Exercise prompt: Start at the line that contains "white pawn: 1 -> 3" in the listing below and extract every line through the last, exactly; leave pictures out.

········

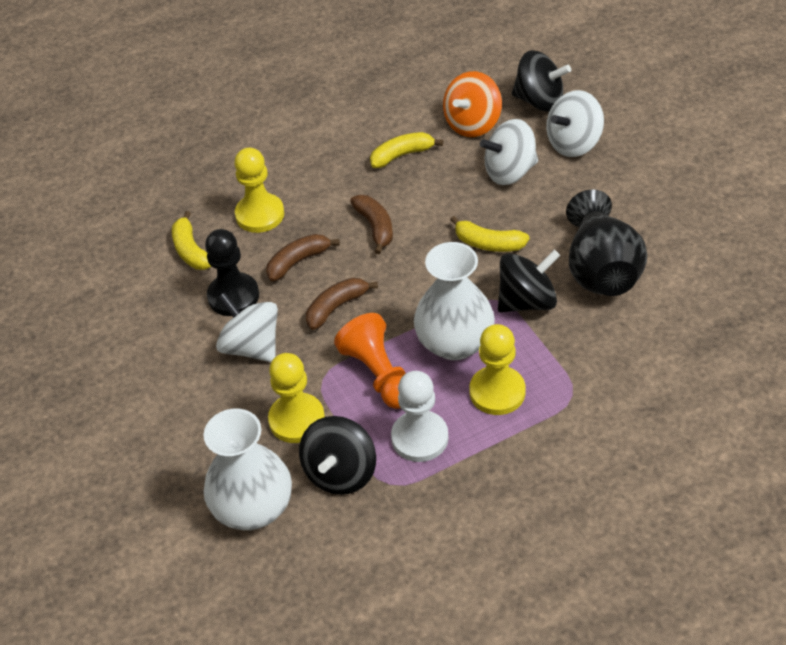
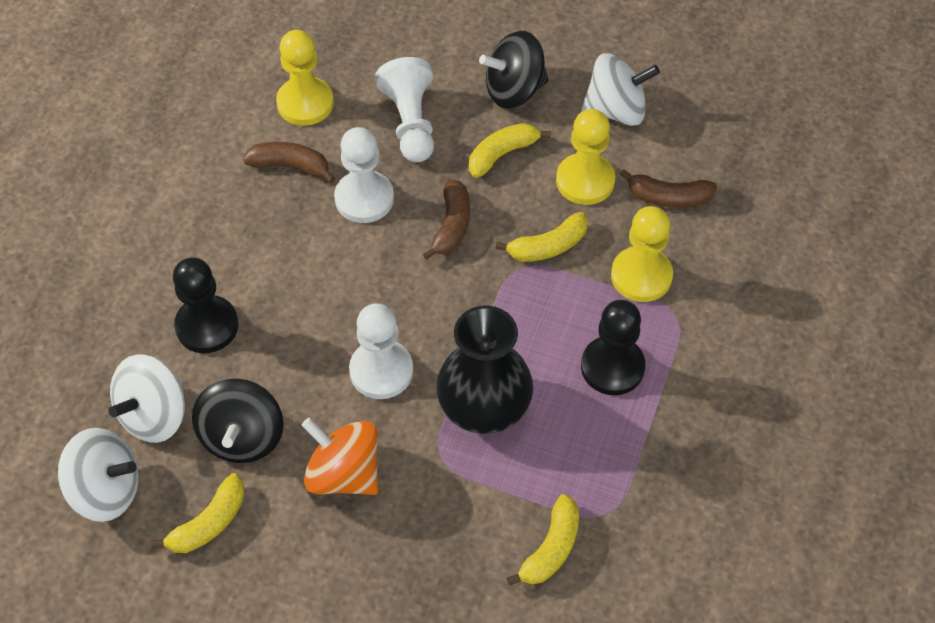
black pawn: 1 -> 2
black spinning top: 3 -> 2
orange pawn: 1 -> 0
white pawn: 1 -> 3
white vase: 2 -> 0
yellow banana: 3 -> 4

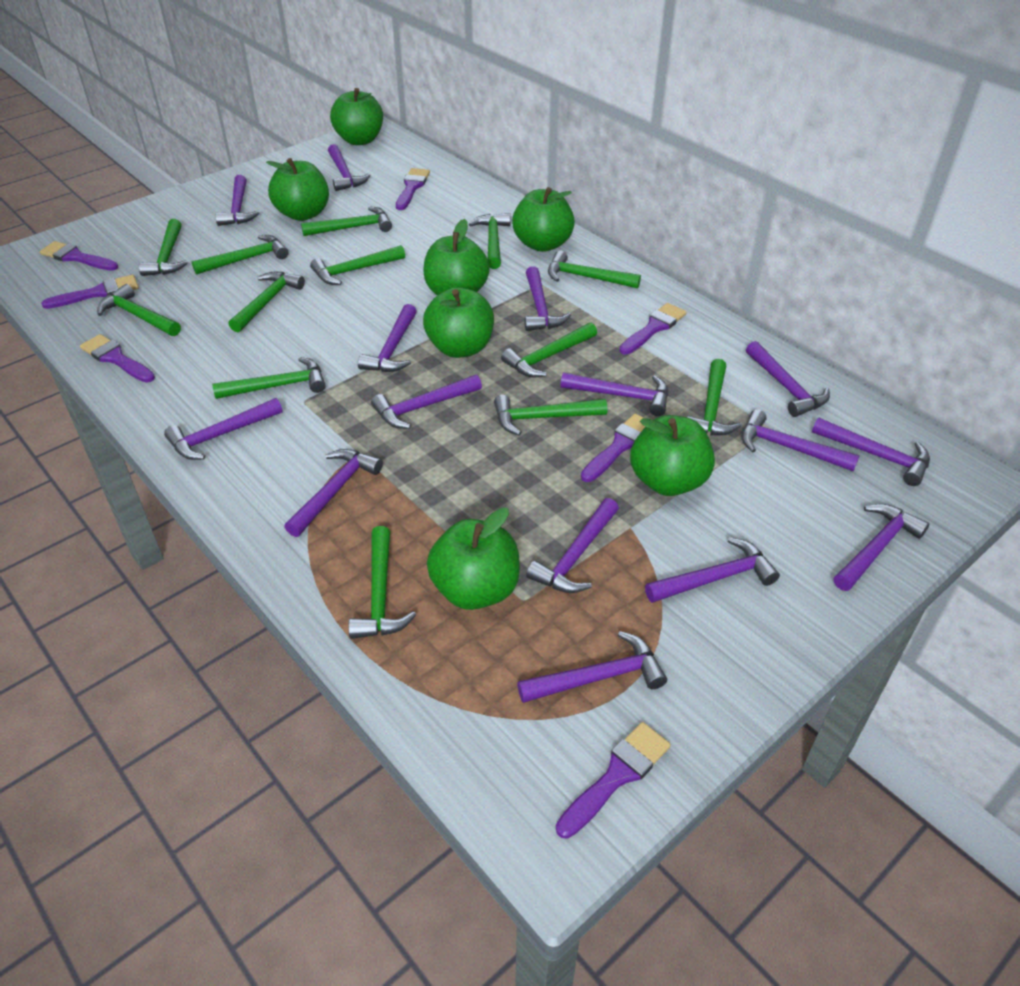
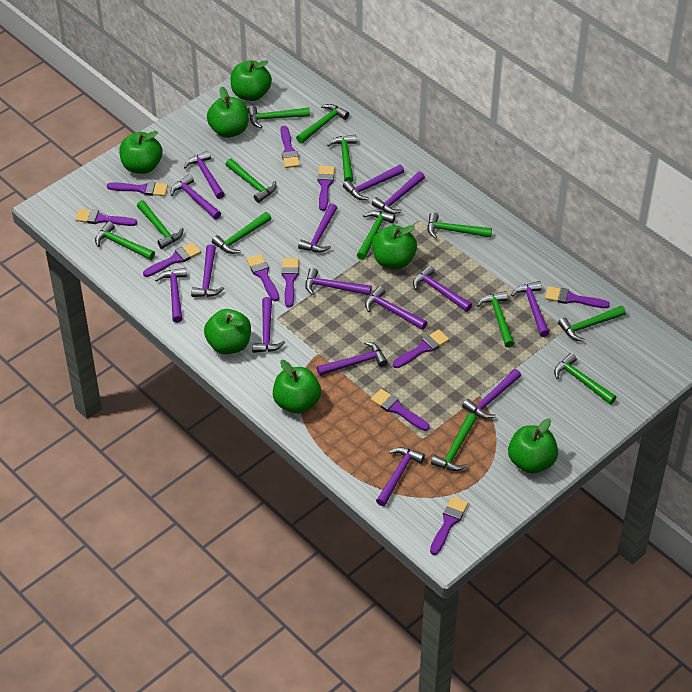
purple brush: 7 -> 11

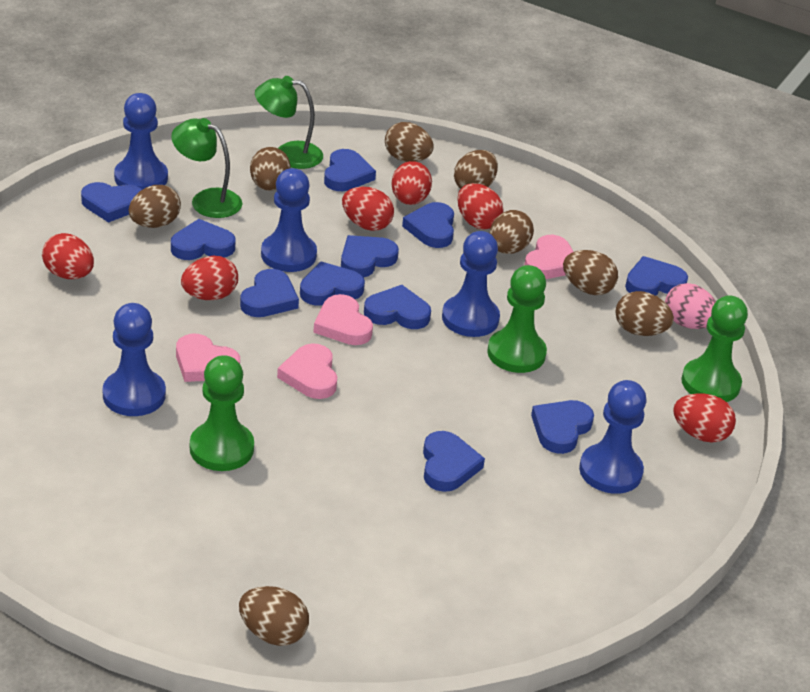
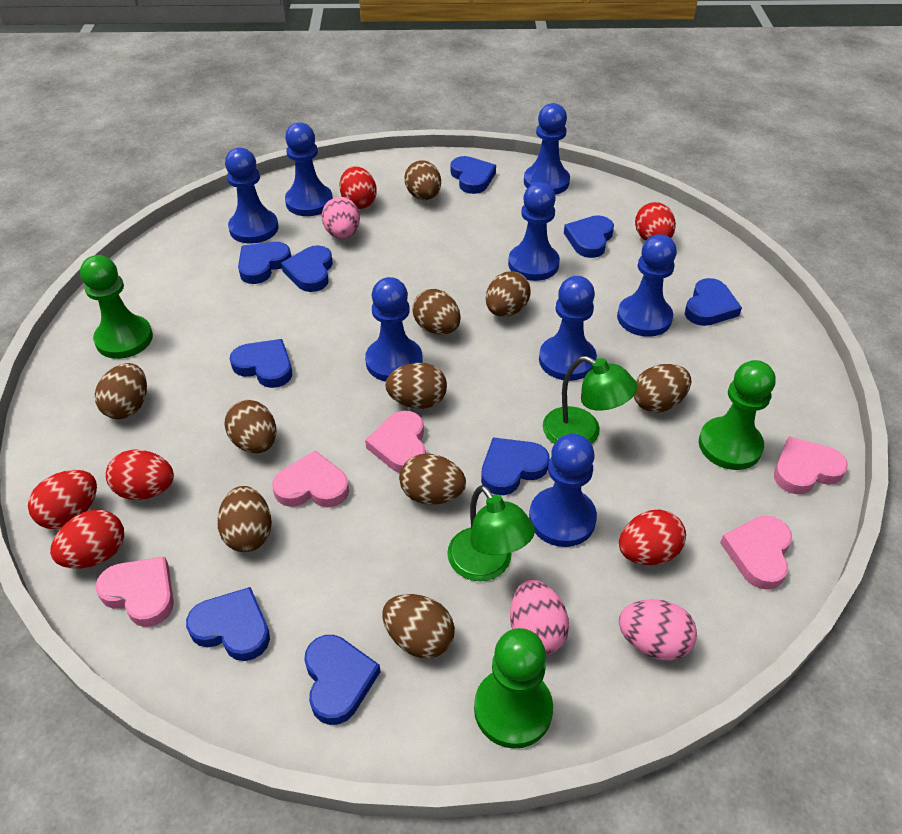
blue heart: 11 -> 9
blue pawn: 5 -> 8
brown egg: 8 -> 10
pink egg: 1 -> 3
pink heart: 4 -> 5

········

Response:
white pawn: 1 -> 3
white vase: 2 -> 0
yellow banana: 3 -> 4

purple brush: 7 -> 11

blue heart: 11 -> 9
blue pawn: 5 -> 8
brown egg: 8 -> 10
pink egg: 1 -> 3
pink heart: 4 -> 5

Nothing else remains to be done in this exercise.